* _The problem_: Leave no picture in, and give every entry again exactly.

* _Data for the task_:
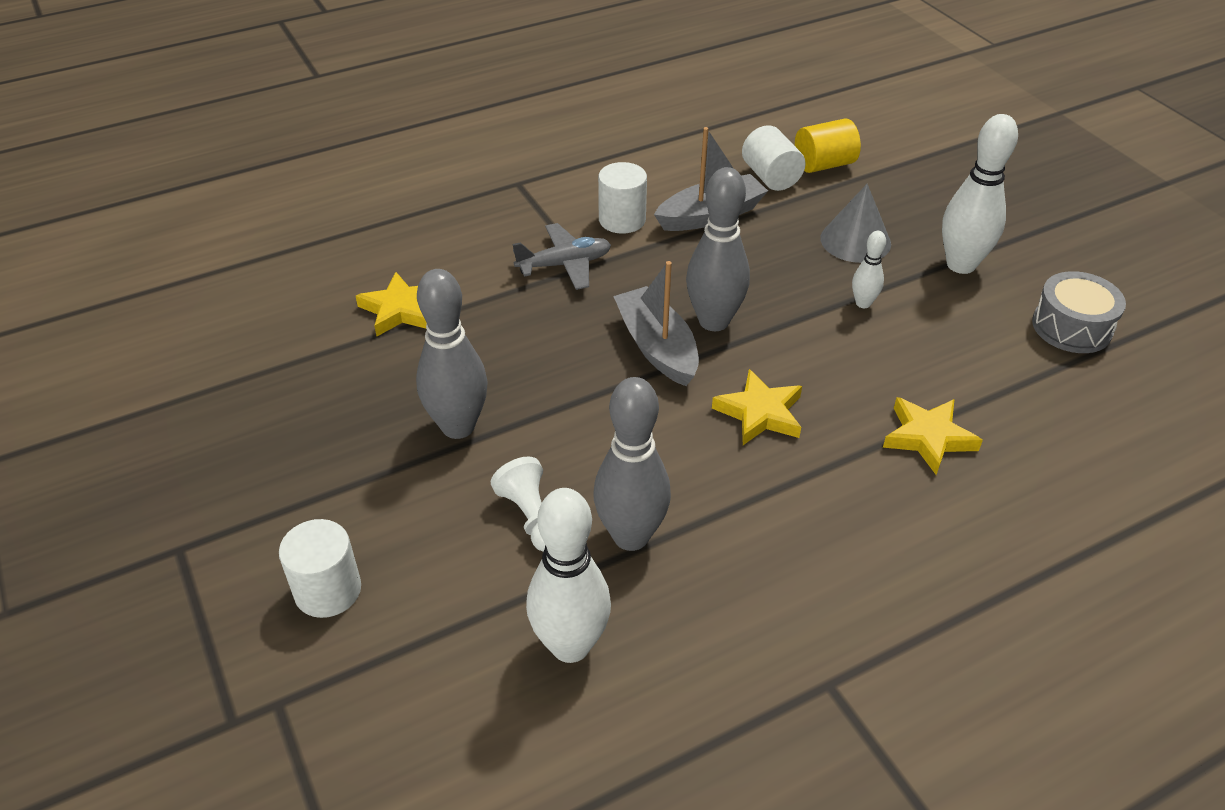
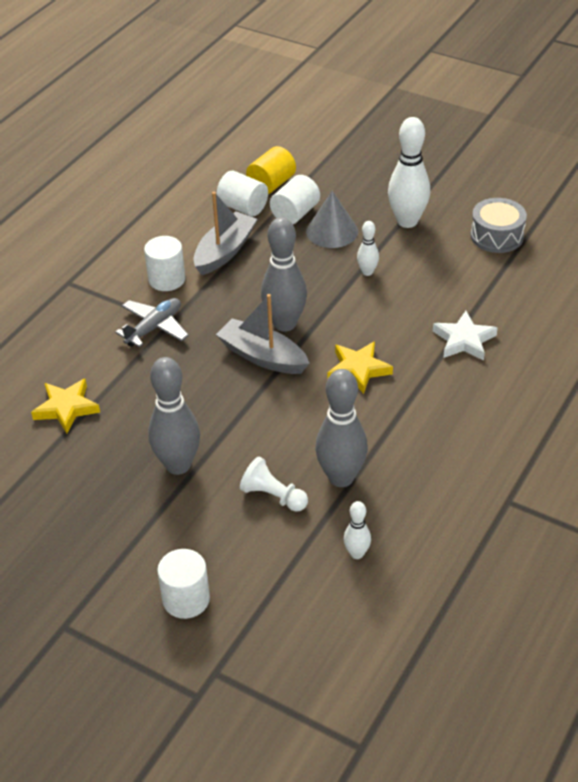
camera: 30 degrees left, 0 degrees up
white bowling pin [526,488,611,663] -> white bowling pin [344,501,371,559], size x0.50
yellow star [883,397,983,475] -> white star [433,311,497,361]
none -> white cylinder [270,175,320,224]

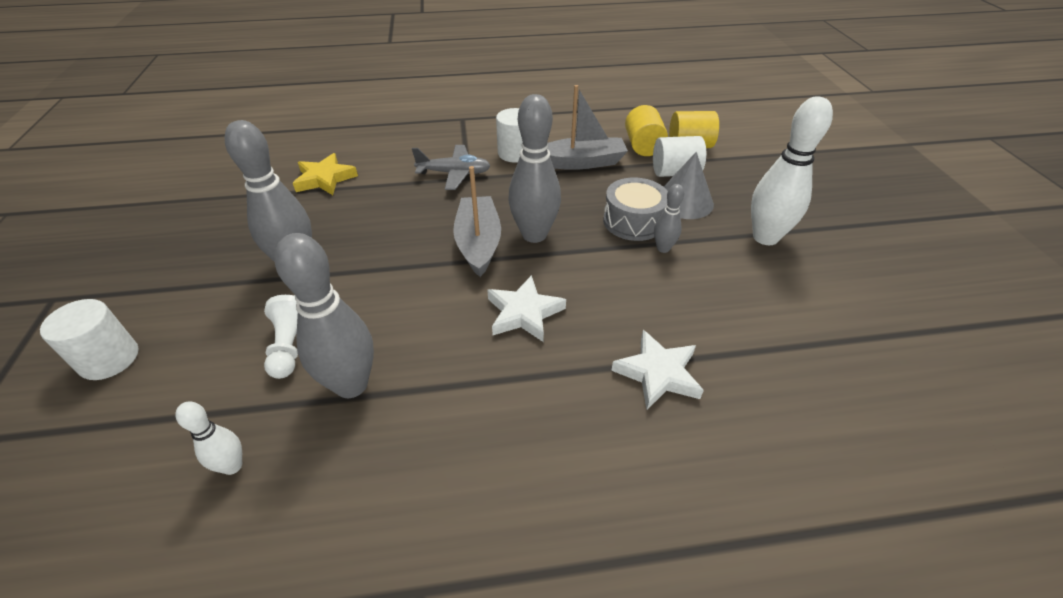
camera: 50 degrees right, 0 degrees up
white cylinder [217,171,268,217] -> yellow cylinder [625,105,668,156]
yellow star [328,341,393,394] -> white star [487,275,566,342]
white bowling pin [357,221,379,276] -> grey bowling pin [654,184,684,253]
grey drum [470,198,527,253] -> grey drum moved to [603,177,668,241]

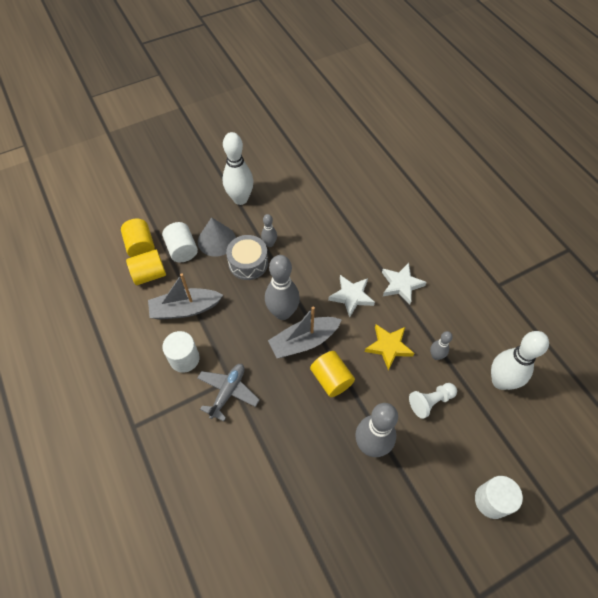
camera: 110 degrees left, 15 degrees up
white bowling pin [175,402,242,475] -> white bowling pin [491,331,549,390], size x1.98
grey bowling pin [275,233,374,398] -> grey bowling pin [430,331,453,360], size x0.50
yellow star [293,153,358,195] -> yellow star moved to [365,324,414,370]
grey plane [412,145,491,190] -> grey plane turned 45 degrees clockwise [197,364,260,422]
grey boat [547,85,628,170] -> grey boat turned 75 degrees counterclockwise [148,273,223,319]
white star [611,330,704,410] -> white star moved to [382,263,427,305]
none -> yellow cylinder [310,351,355,397]

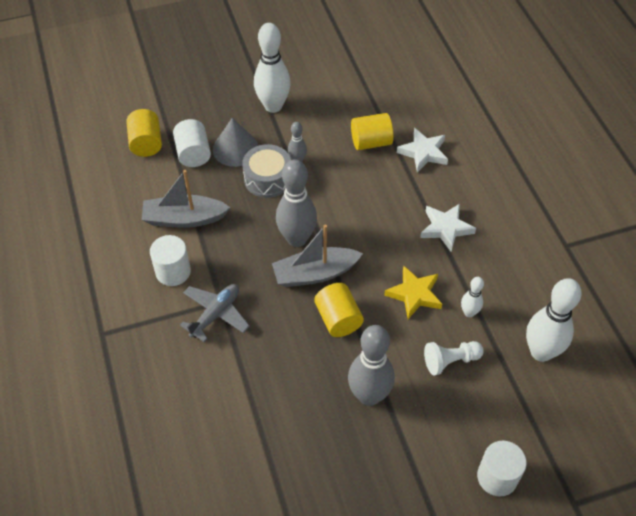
camera: 10 degrees right, 5 degrees down
yellow cylinder [126,249,166,285] -> yellow cylinder moved to [351,113,394,150]
white star [328,275,375,317] -> white star moved to [397,128,448,172]
grey bowling pin [430,331,453,360] -> white bowling pin [461,277,484,317]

* _Response for this exercise_:
camera: 30 degrees left, 0 degrees up
white bowling pin [526,488,611,663] -> white bowling pin [344,501,371,559], size x0.50
yellow star [883,397,983,475] -> white star [433,311,497,361]
none -> white cylinder [270,175,320,224]

camera: 50 degrees right, 0 degrees up
white cylinder [217,171,268,217] -> yellow cylinder [625,105,668,156]
yellow star [328,341,393,394] -> white star [487,275,566,342]
white bowling pin [357,221,379,276] -> grey bowling pin [654,184,684,253]
grey drum [470,198,527,253] -> grey drum moved to [603,177,668,241]

camera: 110 degrees left, 15 degrees up
white bowling pin [175,402,242,475] -> white bowling pin [491,331,549,390], size x1.98
grey bowling pin [275,233,374,398] -> grey bowling pin [430,331,453,360], size x0.50
yellow star [293,153,358,195] -> yellow star moved to [365,324,414,370]
grey plane [412,145,491,190] -> grey plane turned 45 degrees clockwise [197,364,260,422]
grey boat [547,85,628,170] -> grey boat turned 75 degrees counterclockwise [148,273,223,319]
white star [611,330,704,410] -> white star moved to [382,263,427,305]
none -> yellow cylinder [310,351,355,397]

camera: 10 degrees right, 5 degrees down
yellow cylinder [126,249,166,285] -> yellow cylinder moved to [351,113,394,150]
white star [328,275,375,317] -> white star moved to [397,128,448,172]
grey bowling pin [430,331,453,360] -> white bowling pin [461,277,484,317]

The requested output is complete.